SOURCE MATERIAL: Begin

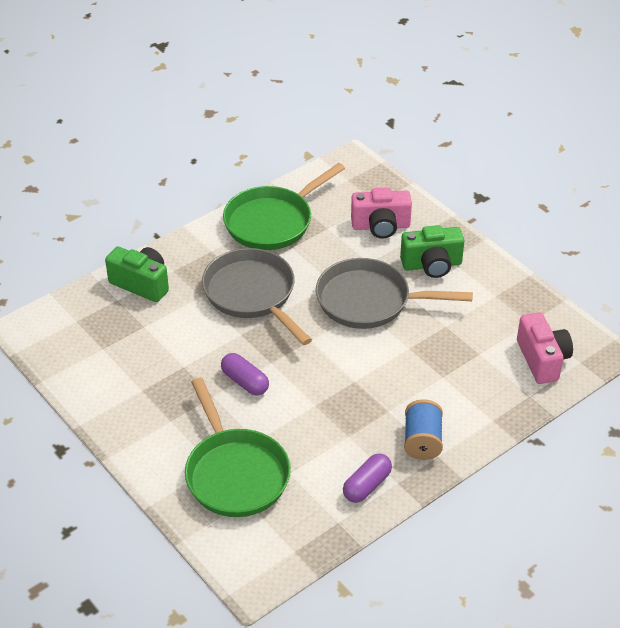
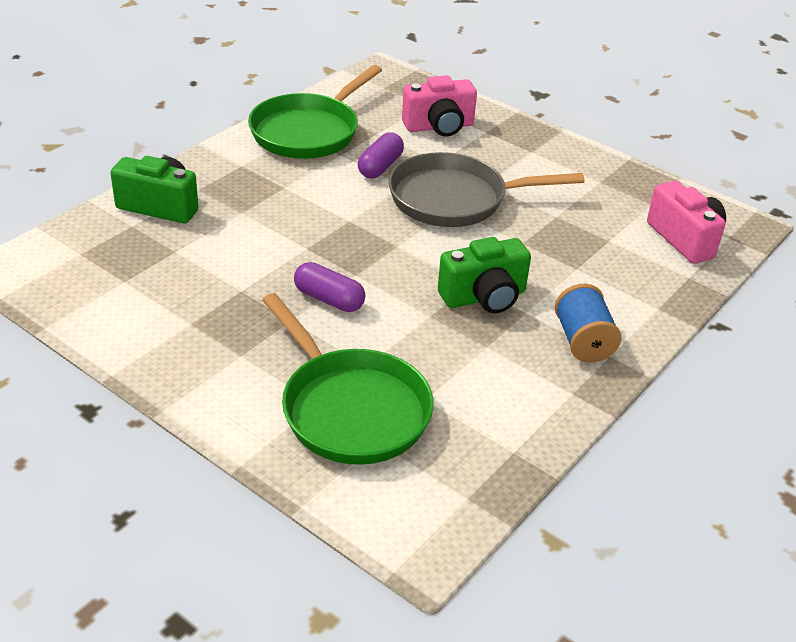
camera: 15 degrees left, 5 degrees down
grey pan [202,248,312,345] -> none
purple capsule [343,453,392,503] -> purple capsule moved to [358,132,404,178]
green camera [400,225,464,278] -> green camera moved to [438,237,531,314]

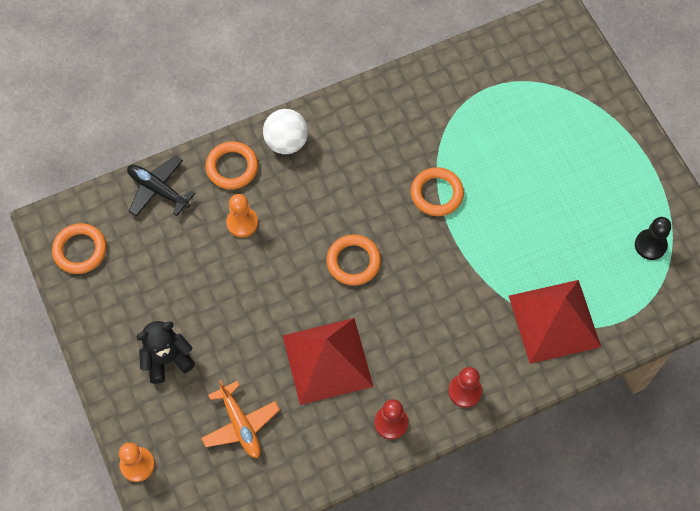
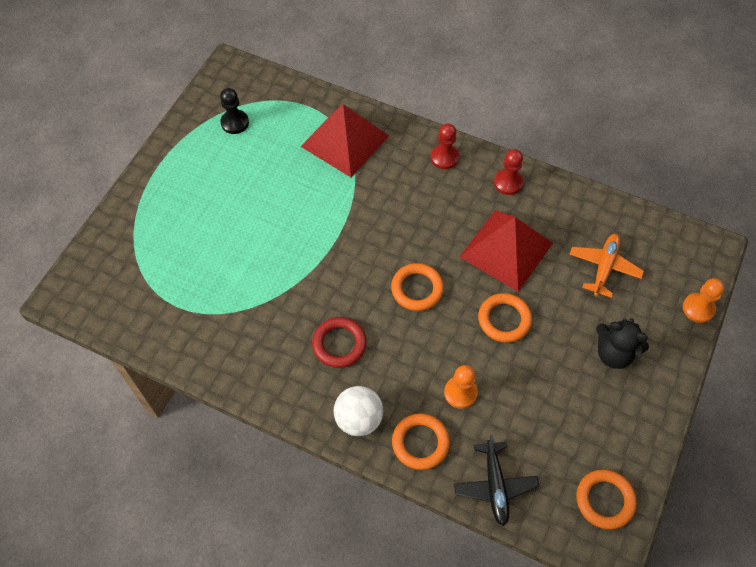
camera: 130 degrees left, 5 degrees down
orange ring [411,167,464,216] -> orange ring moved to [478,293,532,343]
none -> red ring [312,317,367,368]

SOURCE MATERIAL: End

INSTRUCTIONS TO FOLLOW:
Show the lines of the records that include the string "camera".

SOLUTION TO THE PROBLEM:
camera: 15 degrees left, 5 degrees down
green camera [400,225,464,278] -> green camera moved to [438,237,531,314]
camera: 130 degrees left, 5 degrees down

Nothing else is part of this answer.